▶ **DATA TO PROCESS**:
.....

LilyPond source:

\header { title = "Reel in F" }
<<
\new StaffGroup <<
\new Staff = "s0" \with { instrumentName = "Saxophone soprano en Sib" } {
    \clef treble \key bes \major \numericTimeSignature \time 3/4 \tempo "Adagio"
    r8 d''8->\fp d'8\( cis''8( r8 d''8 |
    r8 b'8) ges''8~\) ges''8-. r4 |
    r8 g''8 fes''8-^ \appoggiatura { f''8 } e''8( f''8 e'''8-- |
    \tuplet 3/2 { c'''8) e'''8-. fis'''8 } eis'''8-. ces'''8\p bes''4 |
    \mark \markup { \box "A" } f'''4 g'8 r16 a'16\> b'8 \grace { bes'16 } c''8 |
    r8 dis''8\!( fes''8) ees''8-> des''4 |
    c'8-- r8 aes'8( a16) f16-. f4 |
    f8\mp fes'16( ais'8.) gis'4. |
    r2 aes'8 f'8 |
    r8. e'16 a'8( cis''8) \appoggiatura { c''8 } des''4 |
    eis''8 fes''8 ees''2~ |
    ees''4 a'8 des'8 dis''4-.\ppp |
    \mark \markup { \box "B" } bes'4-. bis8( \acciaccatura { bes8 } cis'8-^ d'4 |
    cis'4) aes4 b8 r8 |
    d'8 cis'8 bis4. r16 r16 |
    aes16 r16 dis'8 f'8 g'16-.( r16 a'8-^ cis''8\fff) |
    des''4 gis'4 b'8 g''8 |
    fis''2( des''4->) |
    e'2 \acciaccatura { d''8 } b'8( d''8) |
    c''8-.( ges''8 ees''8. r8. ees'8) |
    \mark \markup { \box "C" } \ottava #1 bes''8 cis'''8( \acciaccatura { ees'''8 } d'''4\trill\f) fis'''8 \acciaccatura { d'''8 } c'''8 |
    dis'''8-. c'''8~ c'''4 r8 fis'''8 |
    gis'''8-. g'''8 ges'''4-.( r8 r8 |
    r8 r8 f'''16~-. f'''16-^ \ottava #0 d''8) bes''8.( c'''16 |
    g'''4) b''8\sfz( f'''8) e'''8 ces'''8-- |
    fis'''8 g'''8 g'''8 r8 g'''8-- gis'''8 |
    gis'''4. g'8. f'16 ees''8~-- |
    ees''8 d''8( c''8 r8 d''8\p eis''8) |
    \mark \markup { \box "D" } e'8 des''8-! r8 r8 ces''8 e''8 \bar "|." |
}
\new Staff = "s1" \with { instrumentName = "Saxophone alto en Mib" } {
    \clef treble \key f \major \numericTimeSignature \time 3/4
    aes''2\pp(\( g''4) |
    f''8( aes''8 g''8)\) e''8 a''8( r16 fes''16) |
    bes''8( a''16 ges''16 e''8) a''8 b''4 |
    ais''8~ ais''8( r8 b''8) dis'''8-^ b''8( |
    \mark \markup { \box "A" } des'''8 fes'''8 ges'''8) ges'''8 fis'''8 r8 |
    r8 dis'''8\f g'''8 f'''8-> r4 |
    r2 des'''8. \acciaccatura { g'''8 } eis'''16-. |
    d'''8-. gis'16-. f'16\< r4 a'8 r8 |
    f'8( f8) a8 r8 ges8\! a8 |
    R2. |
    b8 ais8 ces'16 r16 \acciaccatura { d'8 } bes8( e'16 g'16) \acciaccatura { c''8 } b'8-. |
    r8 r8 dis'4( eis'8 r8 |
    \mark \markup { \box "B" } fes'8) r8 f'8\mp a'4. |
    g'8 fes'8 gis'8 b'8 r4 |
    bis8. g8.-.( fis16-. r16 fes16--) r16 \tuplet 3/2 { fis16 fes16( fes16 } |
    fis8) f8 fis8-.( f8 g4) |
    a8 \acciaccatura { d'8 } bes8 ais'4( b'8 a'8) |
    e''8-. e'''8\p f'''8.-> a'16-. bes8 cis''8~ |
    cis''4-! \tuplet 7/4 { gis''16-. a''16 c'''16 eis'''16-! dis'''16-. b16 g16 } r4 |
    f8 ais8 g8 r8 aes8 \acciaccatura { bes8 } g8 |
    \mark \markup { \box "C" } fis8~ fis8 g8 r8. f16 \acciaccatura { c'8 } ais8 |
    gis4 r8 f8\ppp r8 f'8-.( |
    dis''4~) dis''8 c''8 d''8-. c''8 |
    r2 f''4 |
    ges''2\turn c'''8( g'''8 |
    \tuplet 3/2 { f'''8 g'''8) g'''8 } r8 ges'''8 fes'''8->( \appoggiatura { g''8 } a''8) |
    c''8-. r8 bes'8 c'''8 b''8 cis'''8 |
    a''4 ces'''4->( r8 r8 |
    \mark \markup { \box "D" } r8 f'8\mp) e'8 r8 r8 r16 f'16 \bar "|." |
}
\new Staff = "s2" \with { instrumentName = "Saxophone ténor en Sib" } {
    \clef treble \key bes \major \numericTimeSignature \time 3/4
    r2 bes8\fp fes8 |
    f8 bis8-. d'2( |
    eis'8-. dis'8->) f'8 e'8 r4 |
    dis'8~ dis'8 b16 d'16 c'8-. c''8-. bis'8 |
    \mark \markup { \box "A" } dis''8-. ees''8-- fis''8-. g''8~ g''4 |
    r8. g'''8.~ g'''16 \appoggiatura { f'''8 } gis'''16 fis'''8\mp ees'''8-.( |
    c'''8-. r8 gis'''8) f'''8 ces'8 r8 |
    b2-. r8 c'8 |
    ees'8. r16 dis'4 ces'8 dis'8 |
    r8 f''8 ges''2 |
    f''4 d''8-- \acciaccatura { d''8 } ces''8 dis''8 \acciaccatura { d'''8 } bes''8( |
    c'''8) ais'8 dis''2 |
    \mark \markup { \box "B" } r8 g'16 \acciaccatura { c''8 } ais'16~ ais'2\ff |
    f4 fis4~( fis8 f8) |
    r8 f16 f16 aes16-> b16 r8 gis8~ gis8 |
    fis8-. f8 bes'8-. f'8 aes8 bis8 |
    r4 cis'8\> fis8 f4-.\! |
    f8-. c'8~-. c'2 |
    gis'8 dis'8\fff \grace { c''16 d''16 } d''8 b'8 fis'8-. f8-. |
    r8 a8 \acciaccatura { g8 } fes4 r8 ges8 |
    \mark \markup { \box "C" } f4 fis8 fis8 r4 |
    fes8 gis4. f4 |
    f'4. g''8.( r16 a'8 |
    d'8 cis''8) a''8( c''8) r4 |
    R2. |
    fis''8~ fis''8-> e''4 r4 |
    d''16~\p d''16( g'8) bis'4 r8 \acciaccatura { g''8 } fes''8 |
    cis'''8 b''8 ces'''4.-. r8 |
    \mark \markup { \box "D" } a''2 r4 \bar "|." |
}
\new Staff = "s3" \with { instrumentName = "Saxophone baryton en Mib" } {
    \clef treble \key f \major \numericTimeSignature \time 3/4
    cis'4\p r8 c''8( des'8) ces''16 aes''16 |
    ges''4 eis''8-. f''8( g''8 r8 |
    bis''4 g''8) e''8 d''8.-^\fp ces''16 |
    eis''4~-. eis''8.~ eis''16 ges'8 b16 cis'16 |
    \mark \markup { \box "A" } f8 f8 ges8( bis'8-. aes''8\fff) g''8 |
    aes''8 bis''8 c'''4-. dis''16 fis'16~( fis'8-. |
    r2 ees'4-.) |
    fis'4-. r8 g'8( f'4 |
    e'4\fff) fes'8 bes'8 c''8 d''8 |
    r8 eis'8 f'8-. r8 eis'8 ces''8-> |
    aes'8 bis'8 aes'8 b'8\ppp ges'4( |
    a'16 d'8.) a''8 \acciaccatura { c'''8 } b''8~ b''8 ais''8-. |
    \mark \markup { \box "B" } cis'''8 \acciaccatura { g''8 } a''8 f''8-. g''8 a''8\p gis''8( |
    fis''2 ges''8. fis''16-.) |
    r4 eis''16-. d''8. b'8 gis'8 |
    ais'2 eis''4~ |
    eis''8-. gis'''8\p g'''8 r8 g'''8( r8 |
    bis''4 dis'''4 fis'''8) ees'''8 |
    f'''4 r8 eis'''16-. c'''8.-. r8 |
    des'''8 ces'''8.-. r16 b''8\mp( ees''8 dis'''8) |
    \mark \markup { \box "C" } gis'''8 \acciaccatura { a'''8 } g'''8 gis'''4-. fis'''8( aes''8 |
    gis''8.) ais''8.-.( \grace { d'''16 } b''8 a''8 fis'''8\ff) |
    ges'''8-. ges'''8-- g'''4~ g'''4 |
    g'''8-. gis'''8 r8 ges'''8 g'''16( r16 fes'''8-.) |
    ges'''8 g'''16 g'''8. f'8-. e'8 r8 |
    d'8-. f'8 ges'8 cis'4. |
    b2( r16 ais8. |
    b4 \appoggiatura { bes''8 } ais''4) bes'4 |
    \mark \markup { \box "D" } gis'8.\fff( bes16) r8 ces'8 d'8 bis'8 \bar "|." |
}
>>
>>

.....

How many lines in the records above contain the string "tuplet", counting only matches with the same case? Reply with the number alone.

▶ **SOLUTION**: 4